Aim of the exercise
Identify each line of the material below that contains the string "beses", treating uppercase and lowercase as distinct, and copy every such line in full.

----- Dataset entries -----

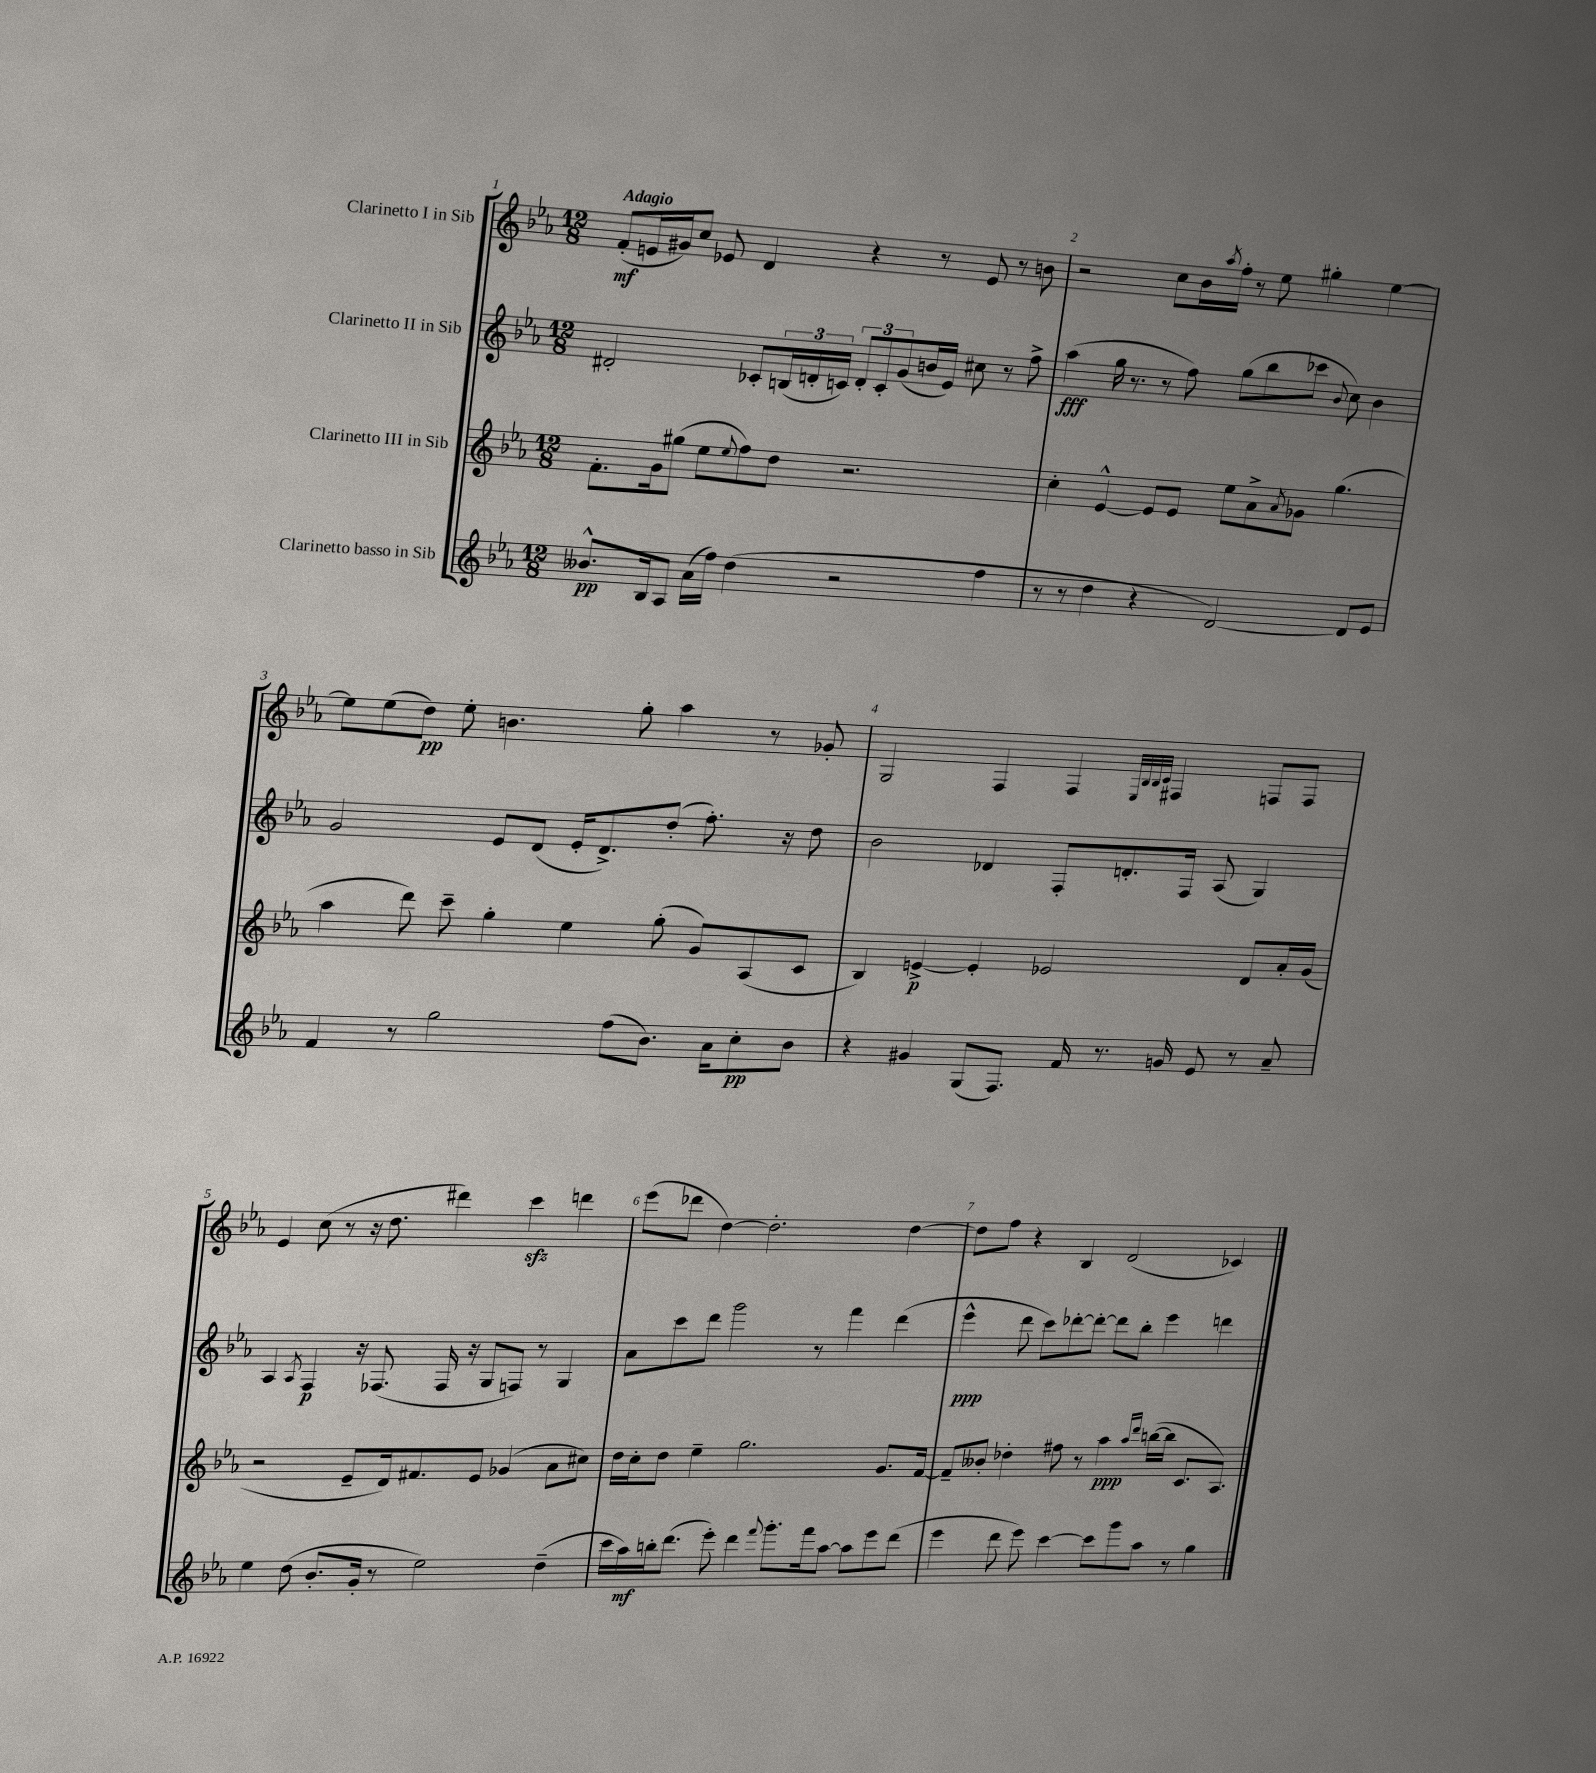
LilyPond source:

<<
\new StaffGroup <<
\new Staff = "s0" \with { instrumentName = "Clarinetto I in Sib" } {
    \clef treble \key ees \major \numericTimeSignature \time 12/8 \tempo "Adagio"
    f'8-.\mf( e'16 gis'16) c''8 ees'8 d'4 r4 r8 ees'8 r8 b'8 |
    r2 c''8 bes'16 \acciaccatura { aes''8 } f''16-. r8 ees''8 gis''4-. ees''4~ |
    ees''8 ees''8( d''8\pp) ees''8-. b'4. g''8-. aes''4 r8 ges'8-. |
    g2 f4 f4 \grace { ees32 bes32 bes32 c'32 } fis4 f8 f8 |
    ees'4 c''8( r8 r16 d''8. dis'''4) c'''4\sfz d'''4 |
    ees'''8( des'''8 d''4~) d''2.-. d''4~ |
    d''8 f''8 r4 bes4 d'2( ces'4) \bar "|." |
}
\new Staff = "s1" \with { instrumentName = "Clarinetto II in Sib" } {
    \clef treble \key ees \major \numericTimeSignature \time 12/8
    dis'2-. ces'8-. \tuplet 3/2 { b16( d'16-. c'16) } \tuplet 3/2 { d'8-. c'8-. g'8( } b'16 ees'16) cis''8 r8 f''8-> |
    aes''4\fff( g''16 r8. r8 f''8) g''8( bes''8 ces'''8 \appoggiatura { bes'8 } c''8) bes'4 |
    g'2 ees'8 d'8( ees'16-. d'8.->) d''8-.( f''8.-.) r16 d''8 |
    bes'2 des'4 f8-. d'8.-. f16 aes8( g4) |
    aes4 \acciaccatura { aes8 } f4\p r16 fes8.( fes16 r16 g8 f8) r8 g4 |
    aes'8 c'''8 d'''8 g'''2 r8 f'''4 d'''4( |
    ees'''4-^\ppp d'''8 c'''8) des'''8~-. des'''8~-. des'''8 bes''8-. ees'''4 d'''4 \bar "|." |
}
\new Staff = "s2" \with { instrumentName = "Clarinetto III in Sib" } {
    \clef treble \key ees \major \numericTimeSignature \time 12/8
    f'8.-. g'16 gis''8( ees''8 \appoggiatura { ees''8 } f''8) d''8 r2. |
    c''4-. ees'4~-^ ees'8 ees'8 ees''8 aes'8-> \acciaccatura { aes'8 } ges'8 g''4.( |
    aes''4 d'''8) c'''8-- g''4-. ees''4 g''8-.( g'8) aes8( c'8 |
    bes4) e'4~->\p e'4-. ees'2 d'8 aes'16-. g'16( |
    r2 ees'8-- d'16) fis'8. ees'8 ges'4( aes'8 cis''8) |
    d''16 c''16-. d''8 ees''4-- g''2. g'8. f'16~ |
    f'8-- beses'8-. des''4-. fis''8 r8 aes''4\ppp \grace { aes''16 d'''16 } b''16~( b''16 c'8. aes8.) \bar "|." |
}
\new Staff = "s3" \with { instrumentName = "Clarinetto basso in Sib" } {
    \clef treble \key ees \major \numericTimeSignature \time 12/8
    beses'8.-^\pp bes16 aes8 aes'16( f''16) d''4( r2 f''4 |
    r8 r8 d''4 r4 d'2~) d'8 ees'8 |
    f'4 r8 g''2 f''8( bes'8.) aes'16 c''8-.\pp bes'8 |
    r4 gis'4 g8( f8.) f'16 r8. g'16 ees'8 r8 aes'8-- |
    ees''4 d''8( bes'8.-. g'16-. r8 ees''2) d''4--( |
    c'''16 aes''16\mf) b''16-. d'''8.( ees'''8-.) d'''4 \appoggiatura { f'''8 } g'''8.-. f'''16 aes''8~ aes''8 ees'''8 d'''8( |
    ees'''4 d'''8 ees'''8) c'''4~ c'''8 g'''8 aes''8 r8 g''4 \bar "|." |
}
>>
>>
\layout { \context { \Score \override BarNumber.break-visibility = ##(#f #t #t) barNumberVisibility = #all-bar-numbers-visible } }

-----
----- Dataset entries -----

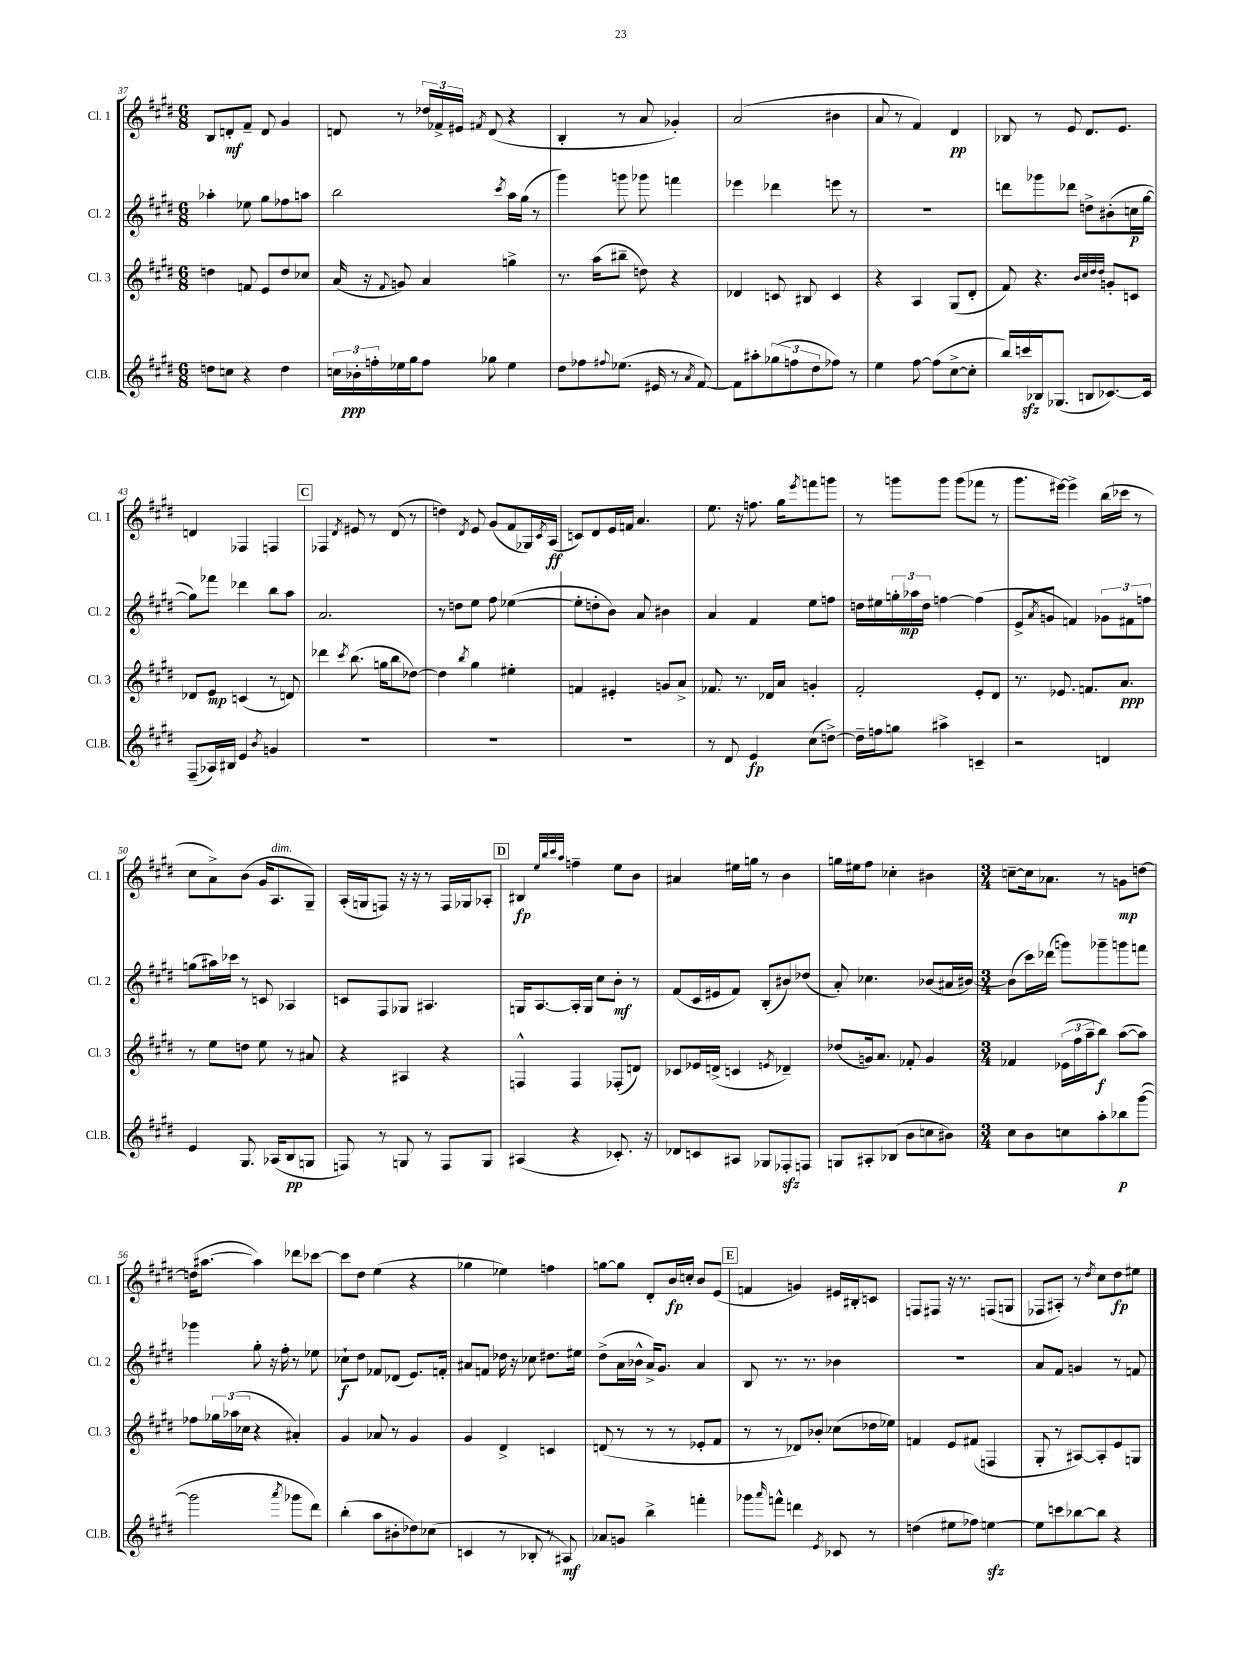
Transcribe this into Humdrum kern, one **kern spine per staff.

-----

Solution to this problem
    f'8-- beses'8-. des''4-. fis''8 r8 aes''4\ppp \grace { aes''16 d'''16 } b''16~( b''16 c'8. aes8.) \bar "|." |
    beses'8.-^\pp bes16 aes8 aes'16( f''16) d''4( r2 f''4 |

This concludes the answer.